*Assignment*
Below are records. Count every line containing the word "yellow" and give the number alone.

Start of Supplied data

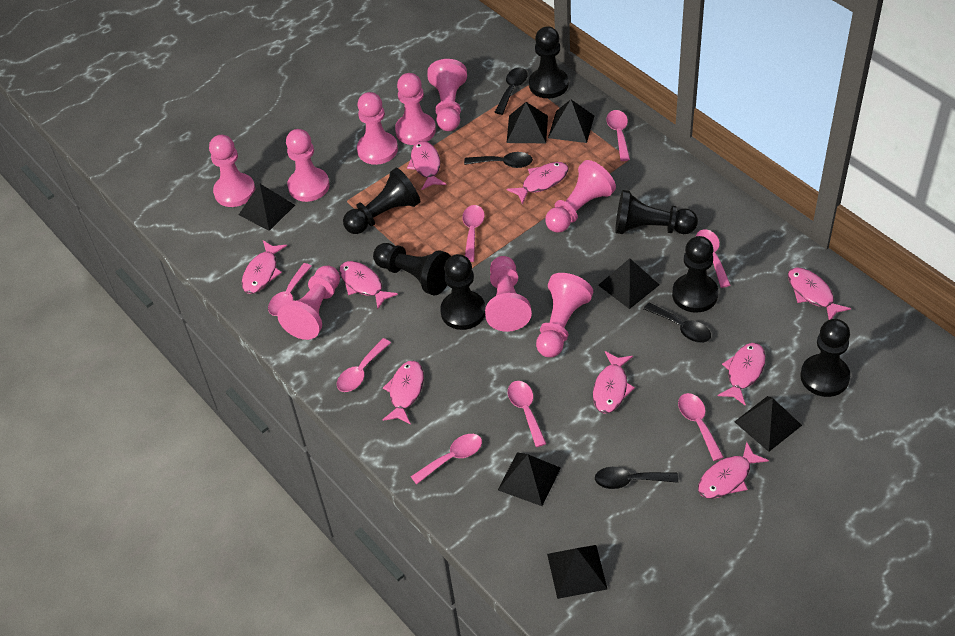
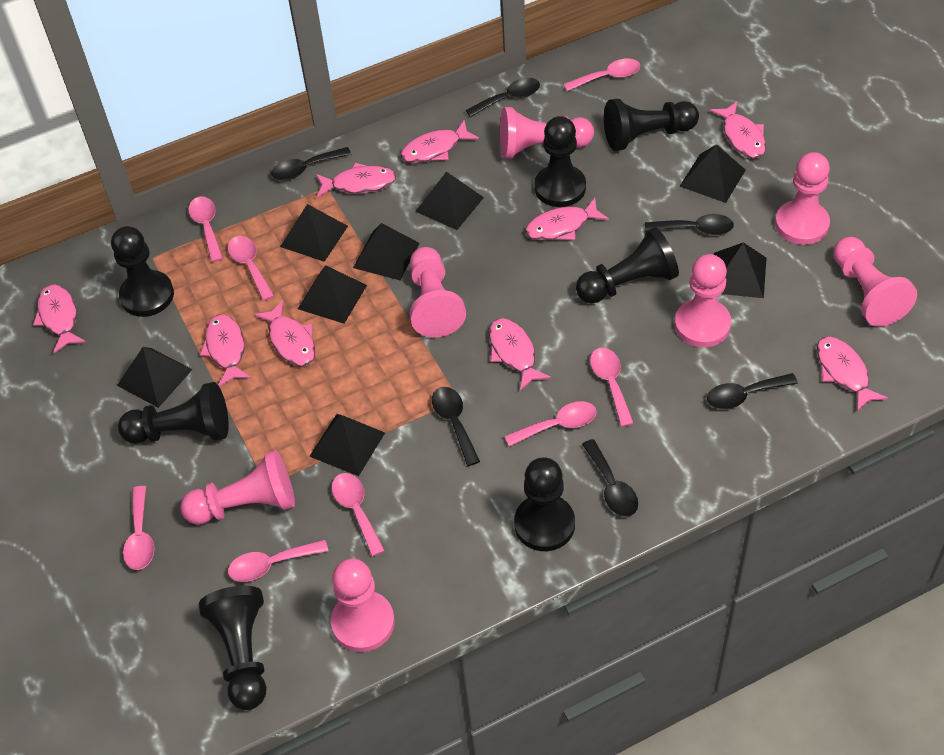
black pyramid: 7 -> 8
black spoon: 4 -> 6
pink pawn: 9 -> 7

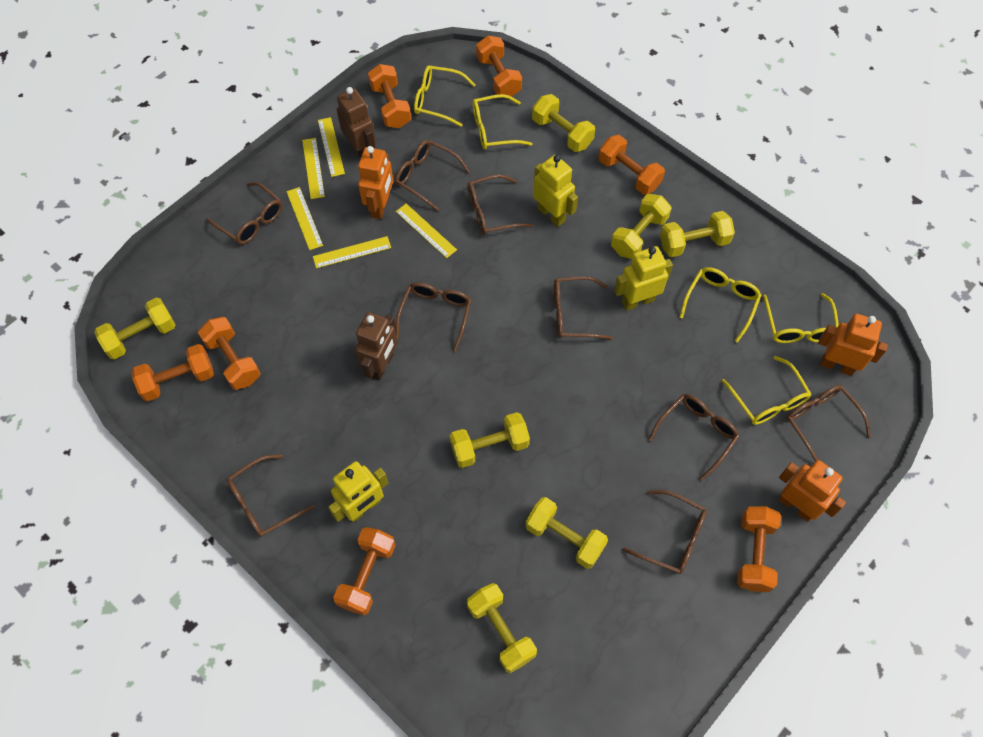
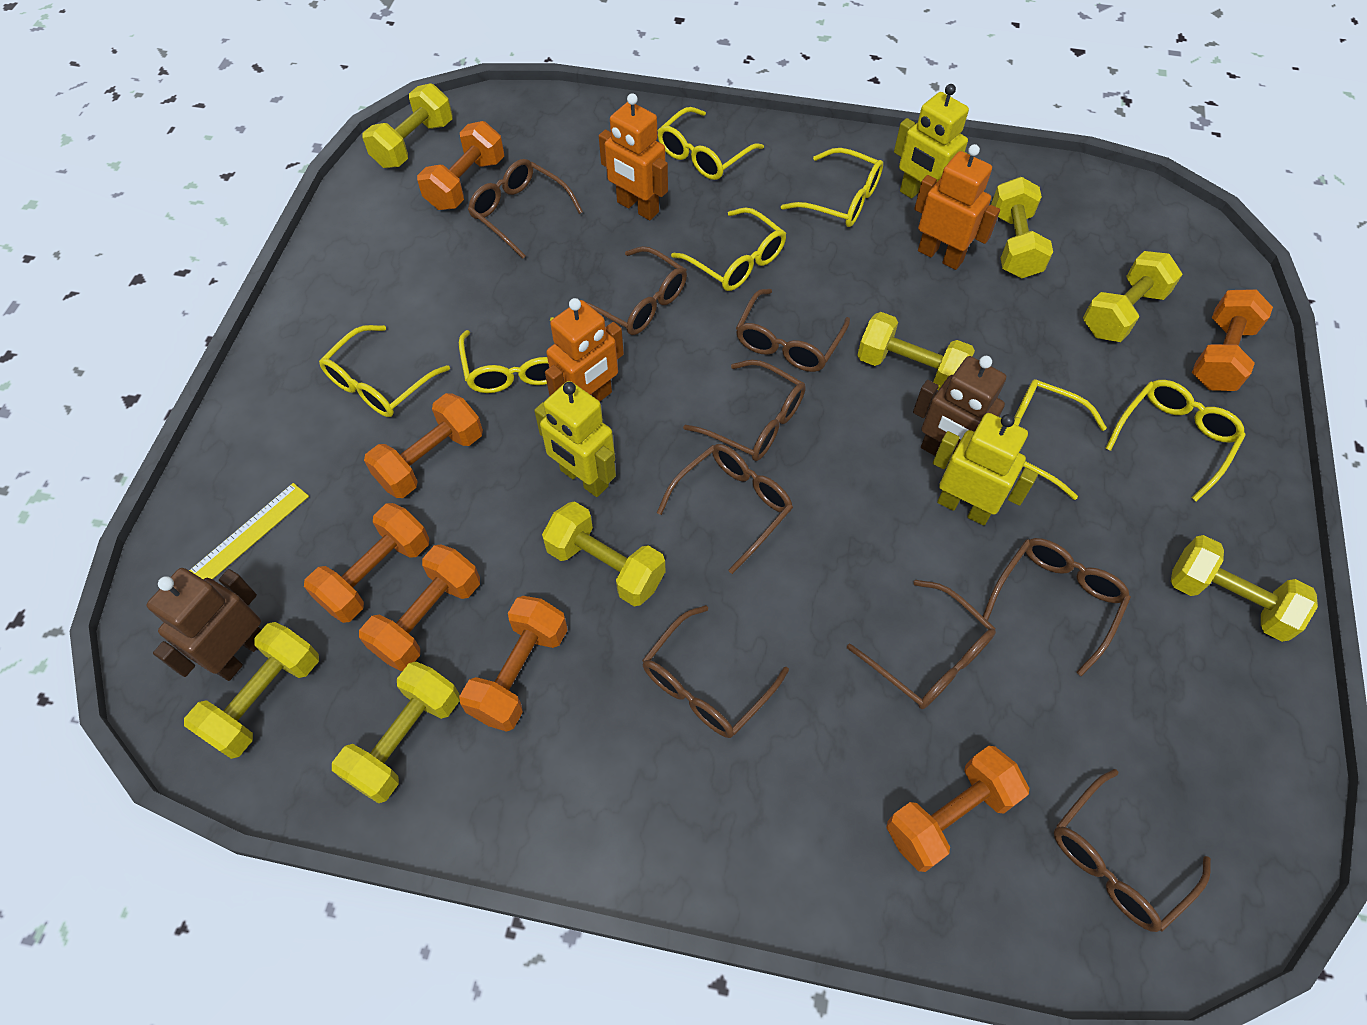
yellow dumbbell: 7 -> 8
yellow glasses: 5 -> 7
yellow ruler: 5 -> 1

End of Supplied data

*Expected output*
3